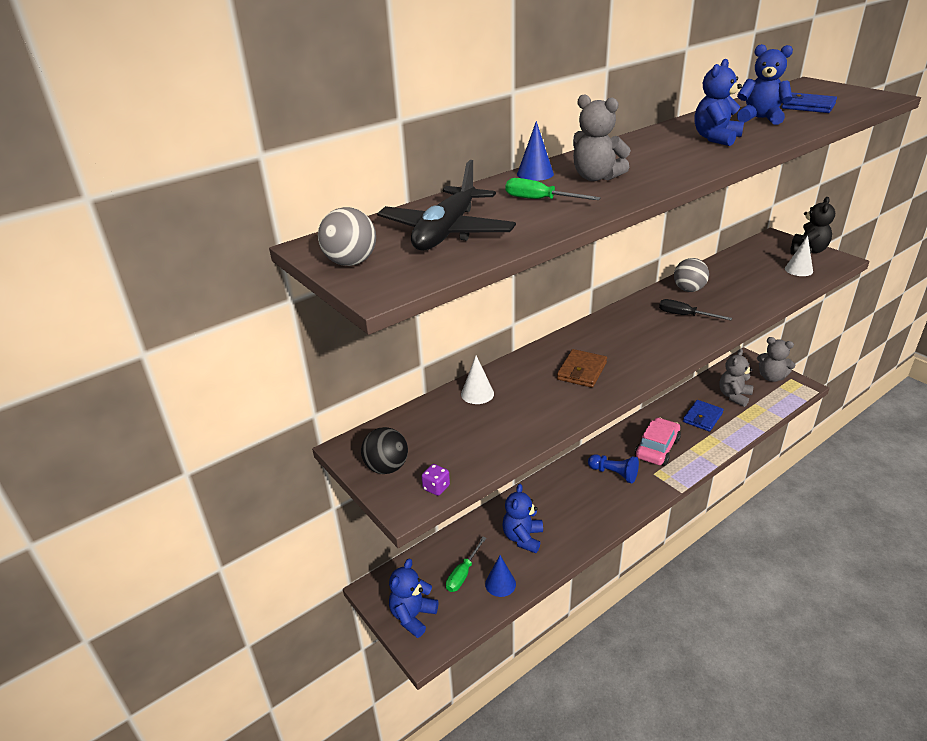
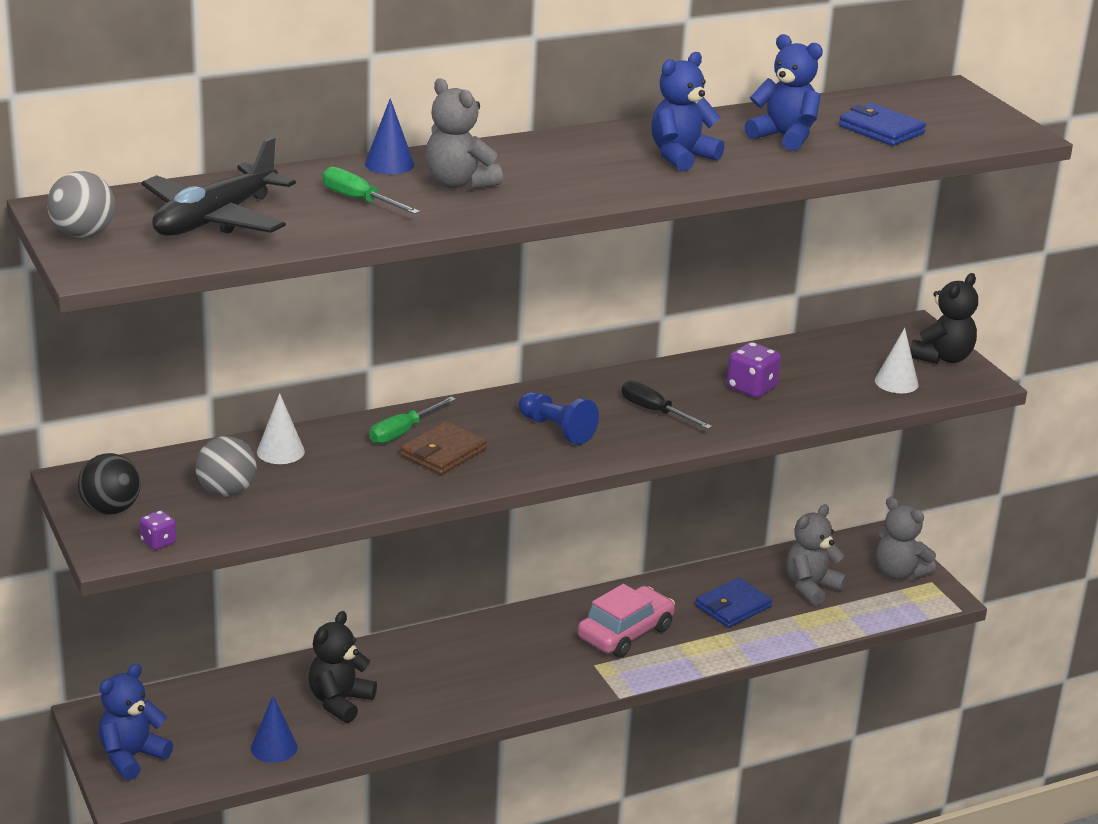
camera: 10 degrees right, 5 degrees down
(463, 574) = (228, 725): green screwdriver -> green screwdriver (403, 432)
(523, 538) = (340, 702): blue teddy bear -> black teddy bear
(614, 474) = (532, 652): blue pawn -> blue pawn (556, 429)
(689, 289) = (695, 377): grey ball -> grey ball (226, 491)
(725, 289) = (751, 388): none -> purple dice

■ Task prompt ■
Nothing but a number should be written: how many lines of the preceding listing contain "blue".

■ Result for this exercise ■
2